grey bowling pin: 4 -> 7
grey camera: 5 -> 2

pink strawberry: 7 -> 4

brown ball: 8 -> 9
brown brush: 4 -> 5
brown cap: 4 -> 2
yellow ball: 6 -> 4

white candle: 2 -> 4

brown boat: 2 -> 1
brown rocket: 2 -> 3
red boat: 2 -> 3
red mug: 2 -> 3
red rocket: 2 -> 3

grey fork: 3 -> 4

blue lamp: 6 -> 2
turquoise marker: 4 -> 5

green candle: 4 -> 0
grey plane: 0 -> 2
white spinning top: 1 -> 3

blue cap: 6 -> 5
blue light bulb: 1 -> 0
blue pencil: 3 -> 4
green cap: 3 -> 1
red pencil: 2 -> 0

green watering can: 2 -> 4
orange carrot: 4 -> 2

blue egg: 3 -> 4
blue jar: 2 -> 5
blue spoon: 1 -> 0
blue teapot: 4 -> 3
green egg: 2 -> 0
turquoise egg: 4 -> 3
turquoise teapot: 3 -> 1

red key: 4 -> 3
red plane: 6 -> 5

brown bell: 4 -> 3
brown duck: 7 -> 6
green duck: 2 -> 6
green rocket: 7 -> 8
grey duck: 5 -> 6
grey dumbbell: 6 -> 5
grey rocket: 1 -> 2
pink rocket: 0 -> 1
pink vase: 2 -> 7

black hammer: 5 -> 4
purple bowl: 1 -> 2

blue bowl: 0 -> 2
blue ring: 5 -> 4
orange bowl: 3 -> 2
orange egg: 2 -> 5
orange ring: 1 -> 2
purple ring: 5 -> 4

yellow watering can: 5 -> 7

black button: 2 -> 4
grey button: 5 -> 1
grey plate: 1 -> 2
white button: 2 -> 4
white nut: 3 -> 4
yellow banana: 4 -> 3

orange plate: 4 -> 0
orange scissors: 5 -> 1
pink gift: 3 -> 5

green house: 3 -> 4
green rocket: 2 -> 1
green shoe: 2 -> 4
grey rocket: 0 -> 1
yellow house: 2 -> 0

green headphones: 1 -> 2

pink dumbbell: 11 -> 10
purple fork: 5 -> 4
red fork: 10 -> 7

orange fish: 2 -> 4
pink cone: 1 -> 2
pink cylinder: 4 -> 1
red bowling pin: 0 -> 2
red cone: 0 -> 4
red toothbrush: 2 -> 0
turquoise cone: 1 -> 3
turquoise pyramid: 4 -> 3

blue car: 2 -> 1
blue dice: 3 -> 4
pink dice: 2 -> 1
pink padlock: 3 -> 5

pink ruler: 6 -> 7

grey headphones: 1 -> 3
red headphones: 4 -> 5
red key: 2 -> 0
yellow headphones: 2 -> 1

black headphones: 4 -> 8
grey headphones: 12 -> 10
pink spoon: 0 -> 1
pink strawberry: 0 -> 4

■ **ASSIGNMENT**
Retype only this portion of the data above: the line containing "orange carrot: 4 -> 2", the line containing "purple bowl: 1 -> 2", and all lines between them, exactly.

■ **RESULT**
orange carrot: 4 -> 2

blue egg: 3 -> 4
blue jar: 2 -> 5
blue spoon: 1 -> 0
blue teapot: 4 -> 3
green egg: 2 -> 0
turquoise egg: 4 -> 3
turquoise teapot: 3 -> 1

red key: 4 -> 3
red plane: 6 -> 5

brown bell: 4 -> 3
brown duck: 7 -> 6
green duck: 2 -> 6
green rocket: 7 -> 8
grey duck: 5 -> 6
grey dumbbell: 6 -> 5
grey rocket: 1 -> 2
pink rocket: 0 -> 1
pink vase: 2 -> 7

black hammer: 5 -> 4
purple bowl: 1 -> 2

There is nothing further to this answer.